Task to complete
Leave out the pictures, and retype the remaining data exactly.

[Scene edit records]
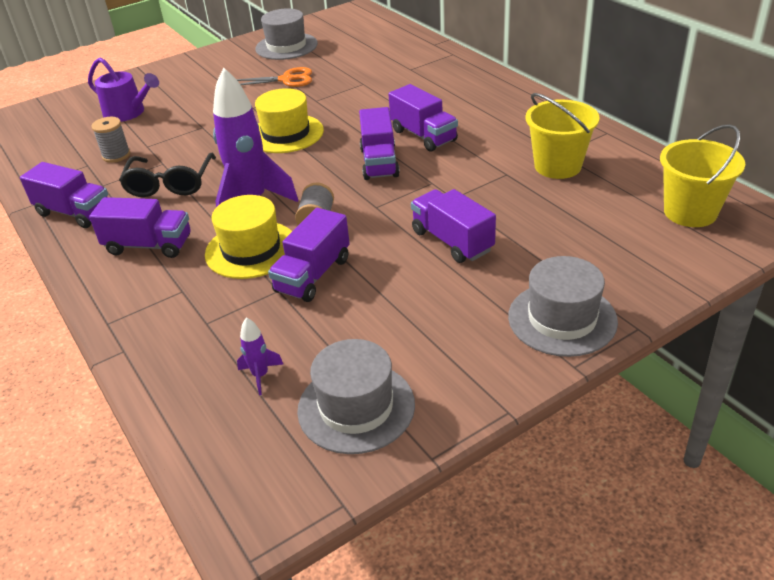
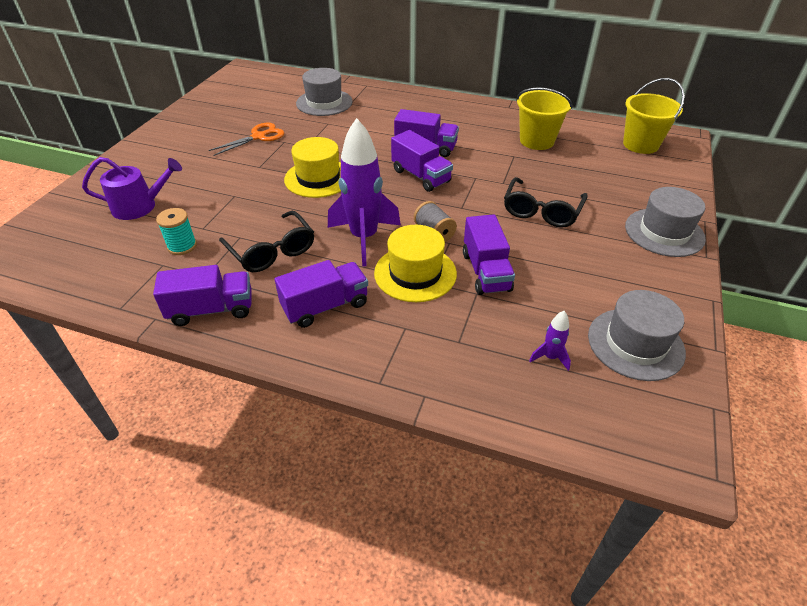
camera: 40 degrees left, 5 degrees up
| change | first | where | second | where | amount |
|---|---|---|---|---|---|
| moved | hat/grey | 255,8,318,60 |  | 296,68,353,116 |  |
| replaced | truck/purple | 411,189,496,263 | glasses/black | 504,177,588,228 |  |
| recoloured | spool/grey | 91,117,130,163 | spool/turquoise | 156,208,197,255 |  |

The answer
camera: 40 degrees left, 5 degrees up
| change | first | where | second | where | amount |
|---|---|---|---|---|---|
| moved | hat/grey | 255,8,318,60 |  | 296,68,353,116 |  |
| replaced | truck/purple | 411,189,496,263 | glasses/black | 504,177,588,228 |  |
| recoloured | spool/grey | 91,117,130,163 | spool/turquoise | 156,208,197,255 |  |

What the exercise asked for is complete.